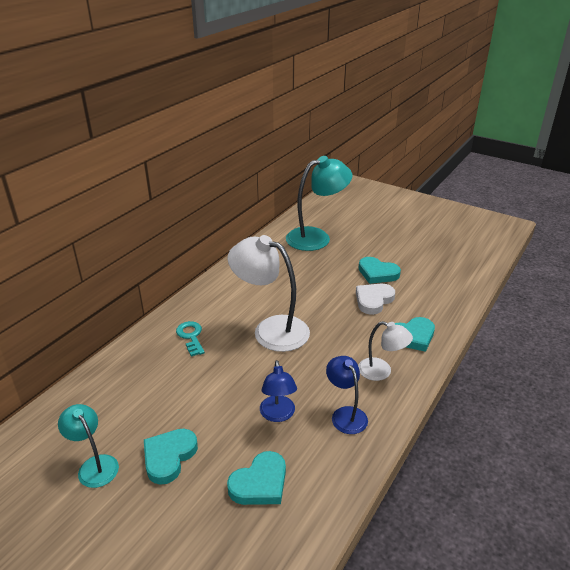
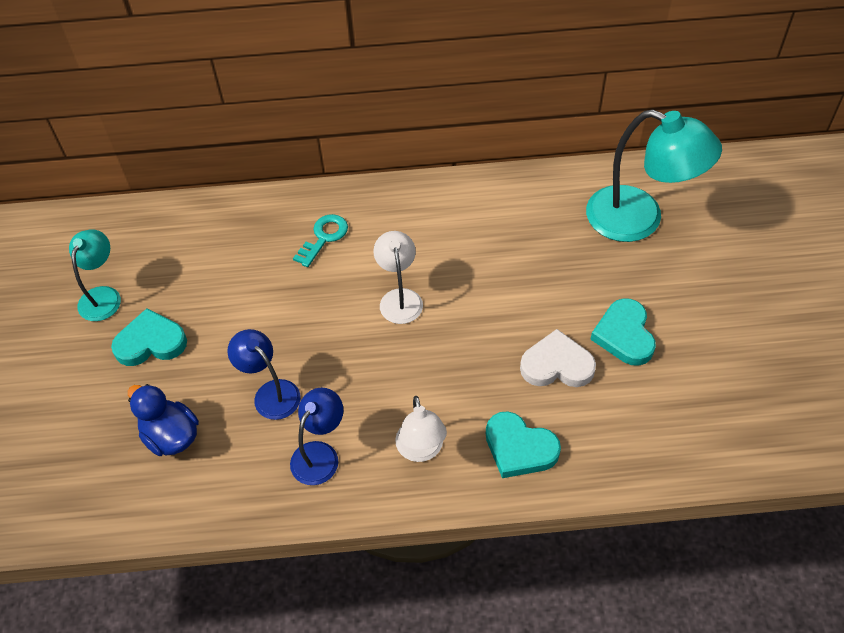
camera: 55 degrees right, 20 degrees up
(260, 483) = (171, 436): turquoise heart -> blue duck
(271, 329) = (399, 298): white lamp -> white lamp, size x0.55
(278, 415) = (270, 393): blue lamp -> blue lamp turned 90 degrees clockwise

******************************

▶ Instructions to follow:
From the line holding "(271, 329) = (399, 298): white" to the final line of the data, repeat every line exactly. Leave out all the rest.

▶ Task response:
(271, 329) = (399, 298): white lamp -> white lamp, size x0.55
(278, 415) = (270, 393): blue lamp -> blue lamp turned 90 degrees clockwise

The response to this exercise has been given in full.